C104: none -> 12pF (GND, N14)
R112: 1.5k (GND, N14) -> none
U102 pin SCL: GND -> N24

* * *

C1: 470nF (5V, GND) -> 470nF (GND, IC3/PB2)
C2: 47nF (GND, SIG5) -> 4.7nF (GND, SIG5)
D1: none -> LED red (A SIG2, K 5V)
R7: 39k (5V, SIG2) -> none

* * *

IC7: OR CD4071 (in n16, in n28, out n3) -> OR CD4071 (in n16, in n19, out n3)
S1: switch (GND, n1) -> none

* * *

# [WHAT IS EXPECTED]
If a line in the material holds "none", copy it.

# [YOUR SOLUTION]
C104: none -> 12pF (GND, N14)
R112: 1.5k (GND, N14) -> none
D1: none -> LED red (A SIG2, K 5V)
R7: 39k (5V, SIG2) -> none
S1: switch (GND, n1) -> none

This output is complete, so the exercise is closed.